*** Data supplied Section Begins ***

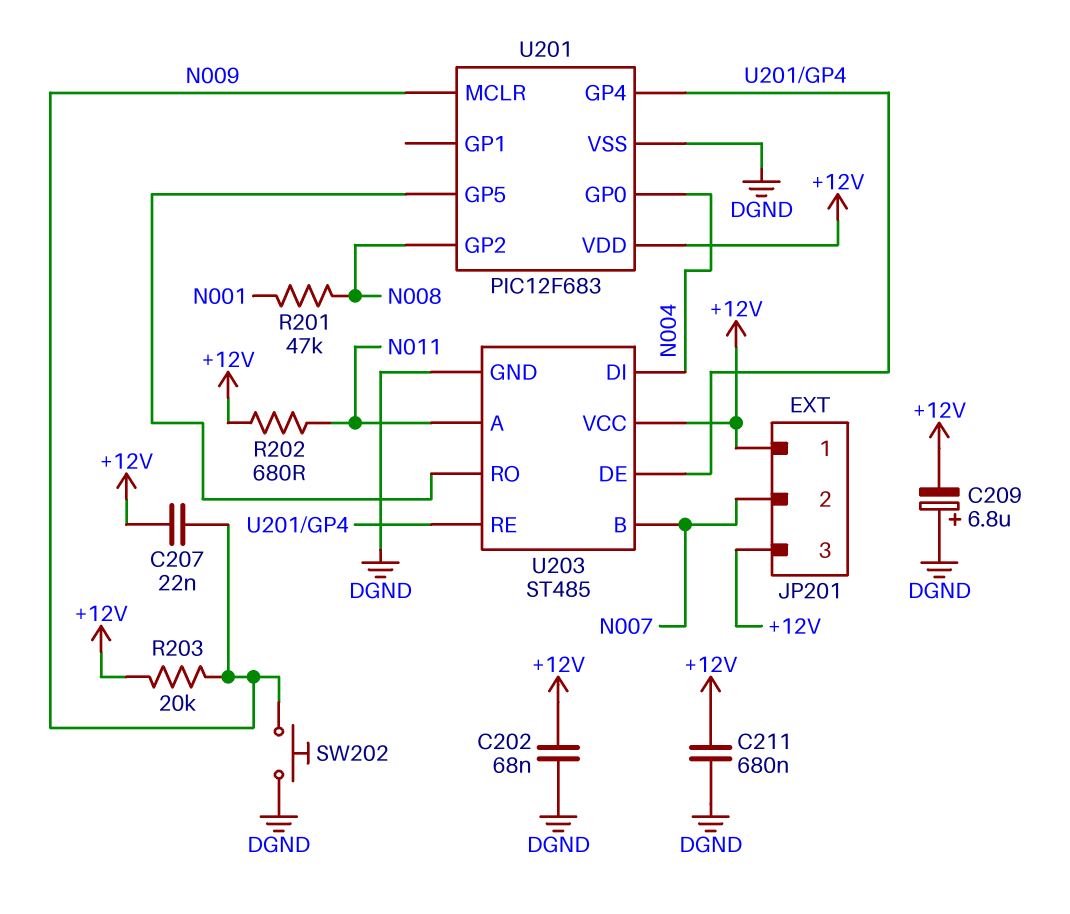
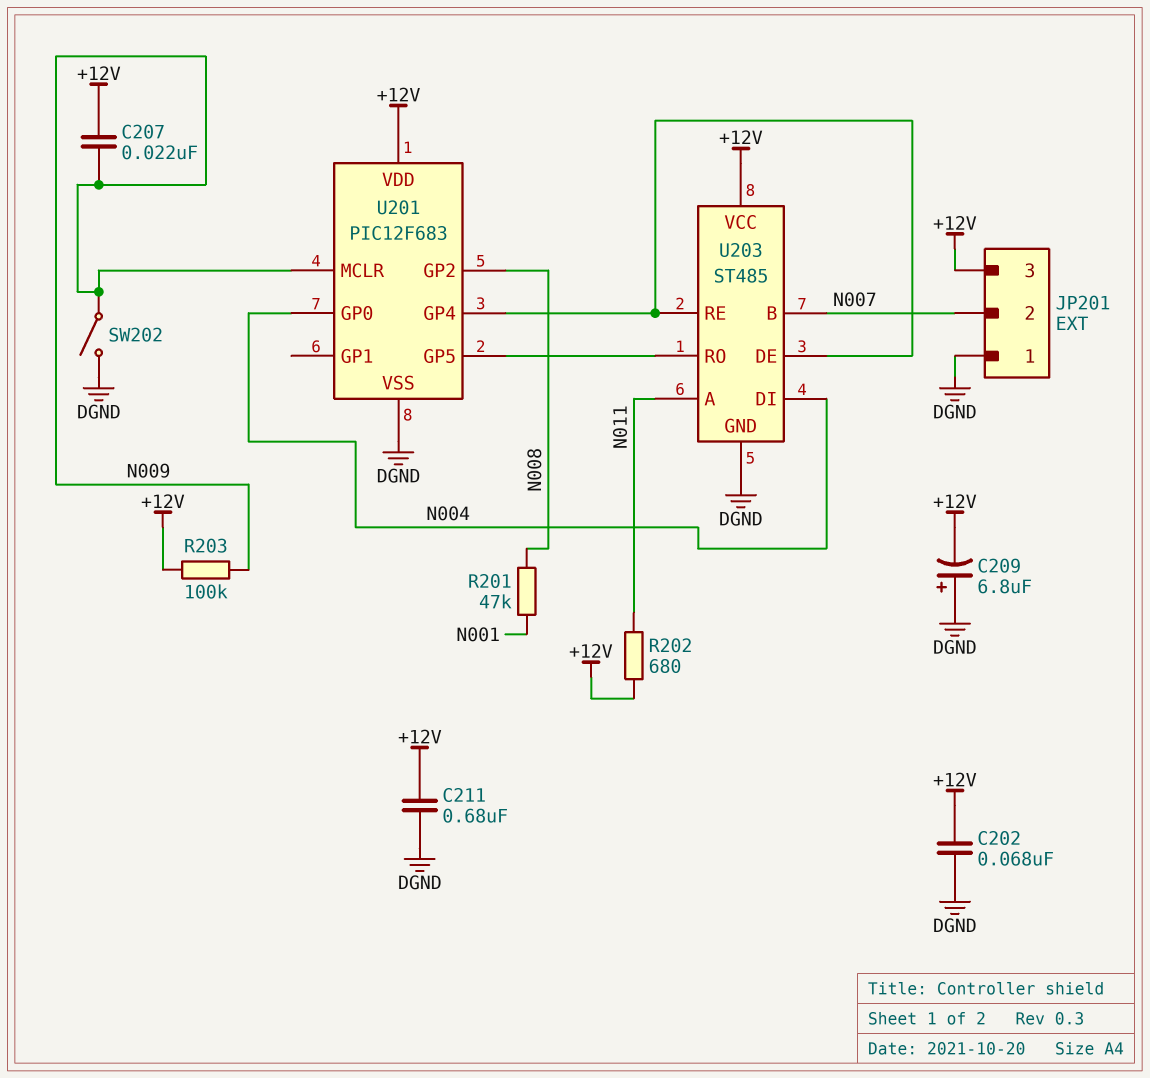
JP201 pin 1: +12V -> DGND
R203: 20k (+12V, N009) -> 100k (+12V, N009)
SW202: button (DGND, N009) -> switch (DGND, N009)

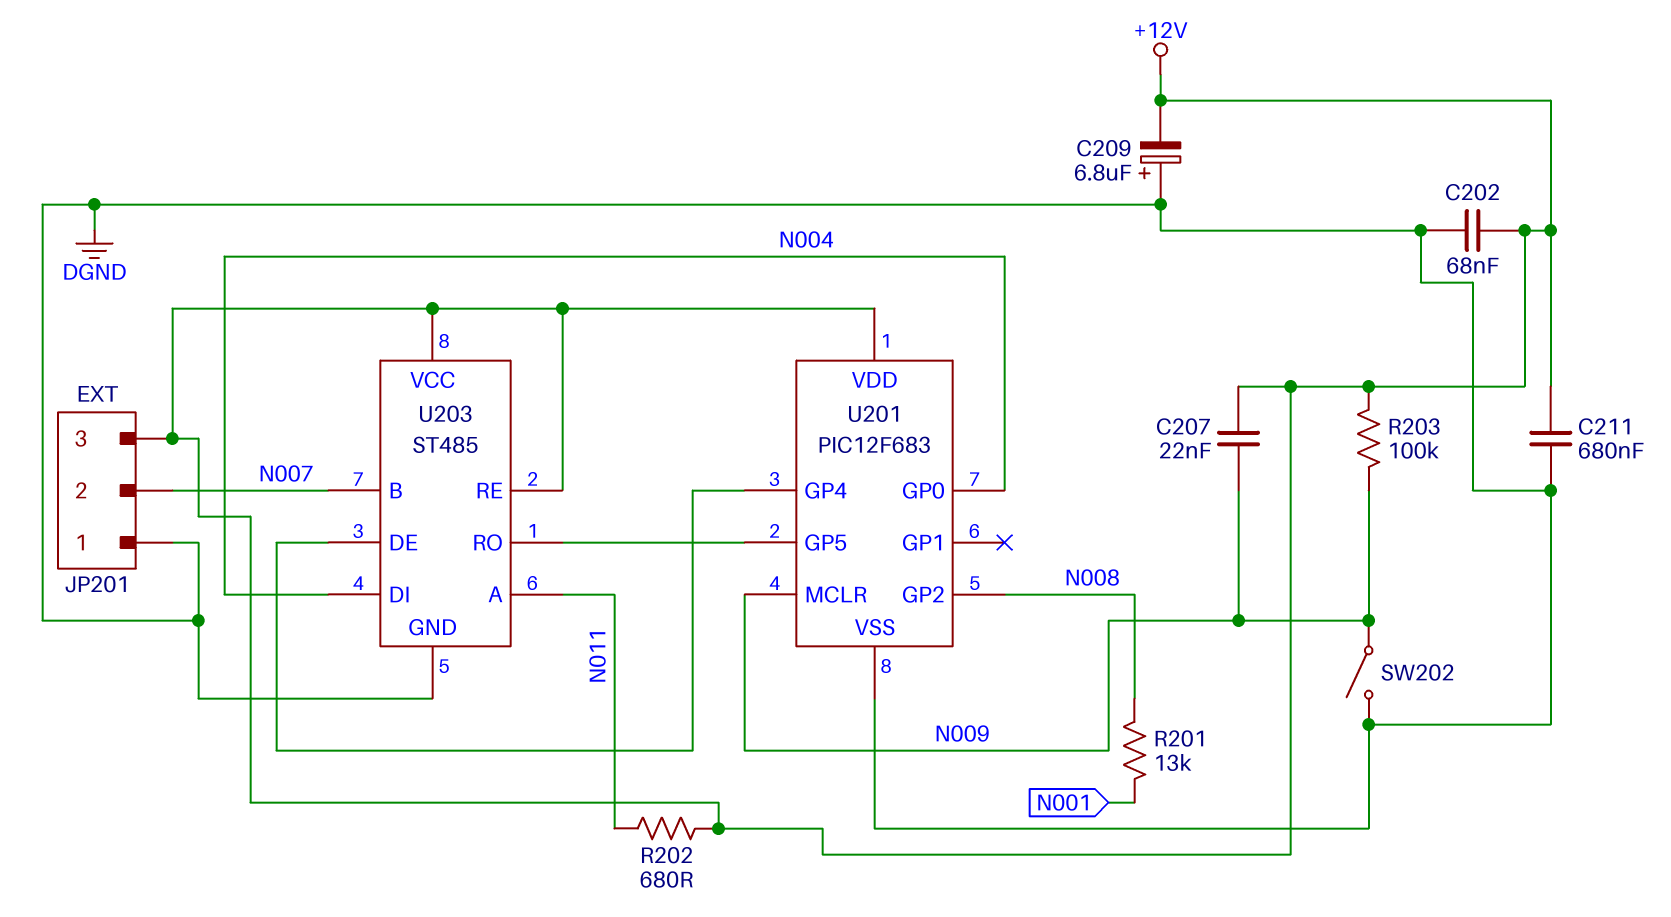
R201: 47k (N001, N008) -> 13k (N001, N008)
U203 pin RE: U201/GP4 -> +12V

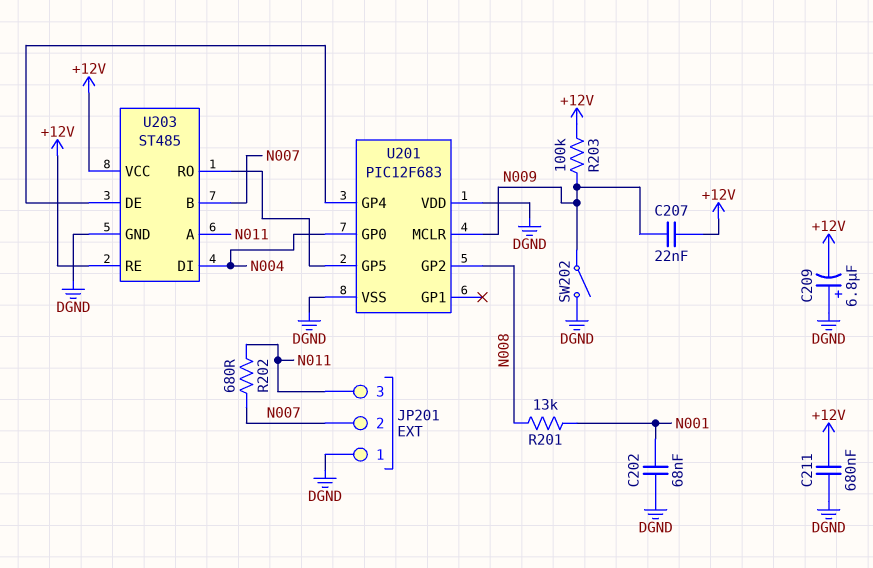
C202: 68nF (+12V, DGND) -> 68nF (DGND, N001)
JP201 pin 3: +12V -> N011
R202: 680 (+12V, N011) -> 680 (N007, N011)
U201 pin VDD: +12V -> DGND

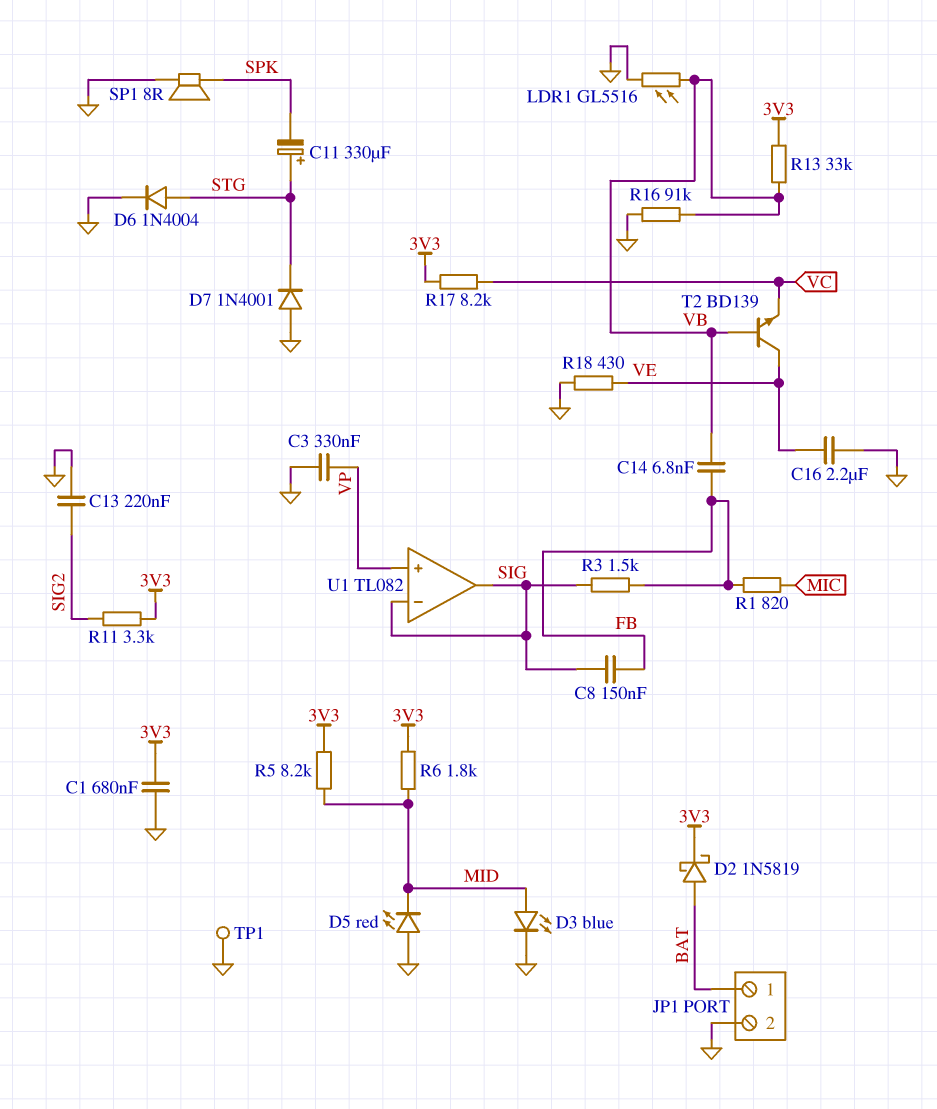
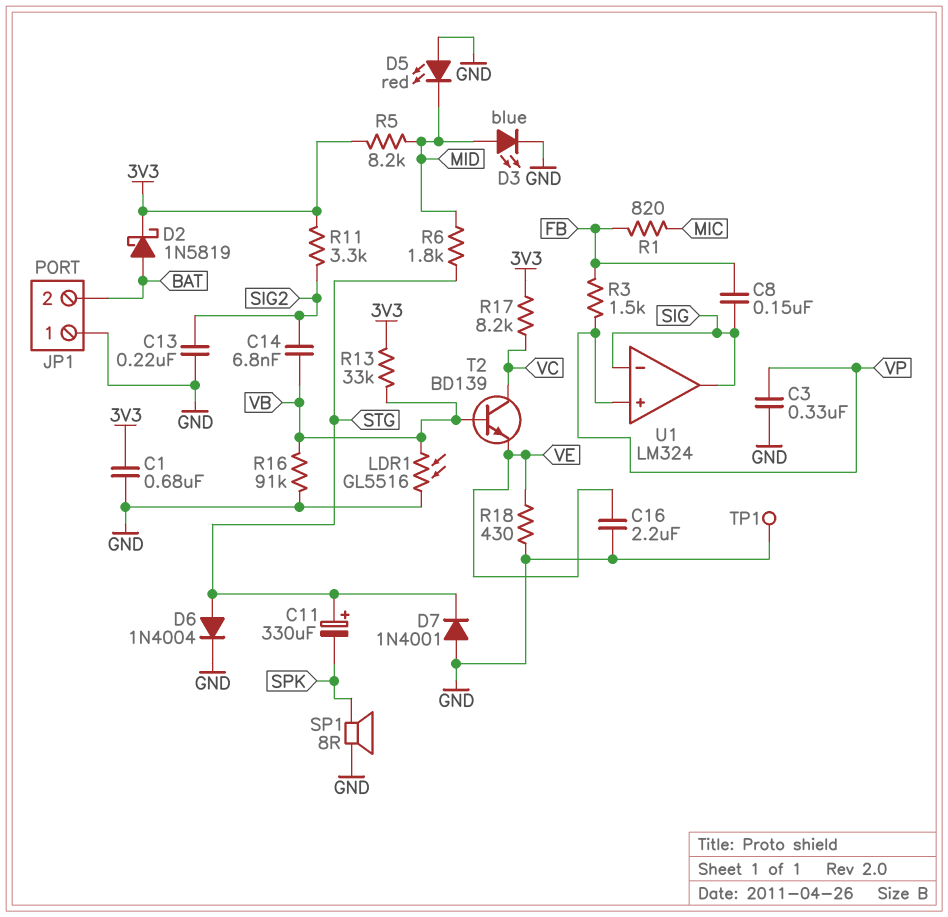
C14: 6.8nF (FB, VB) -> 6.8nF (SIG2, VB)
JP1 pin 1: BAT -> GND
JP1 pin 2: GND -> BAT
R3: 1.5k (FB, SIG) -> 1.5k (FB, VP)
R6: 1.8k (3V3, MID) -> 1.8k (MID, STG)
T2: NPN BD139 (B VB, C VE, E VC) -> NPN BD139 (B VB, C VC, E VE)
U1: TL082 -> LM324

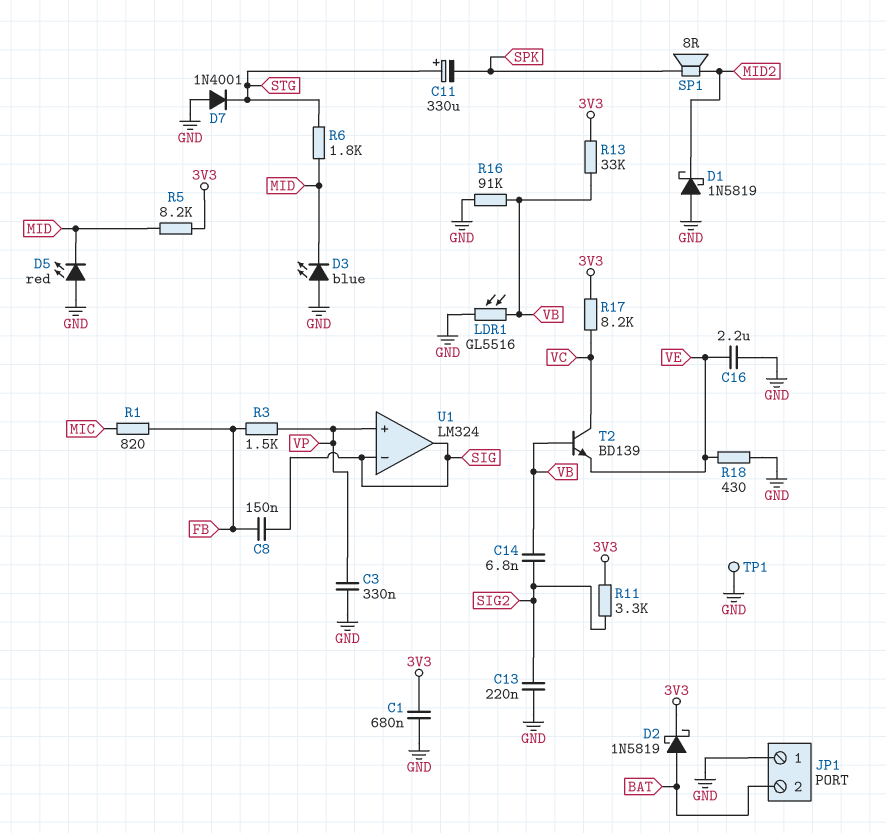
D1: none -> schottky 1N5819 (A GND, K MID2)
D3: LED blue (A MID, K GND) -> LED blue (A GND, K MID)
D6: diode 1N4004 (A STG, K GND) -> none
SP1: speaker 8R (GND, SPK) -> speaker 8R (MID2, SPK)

*** Data supplied Section Ends ***

Pull out all lines from the entries above that include the word "DGND".

→ Problem solution:
JP201 pin 1: +12V -> DGND
SW202: button (DGND, N009) -> switch (DGND, N009)
C202: 68nF (+12V, DGND) -> 68nF (DGND, N001)
U201 pin VDD: +12V -> DGND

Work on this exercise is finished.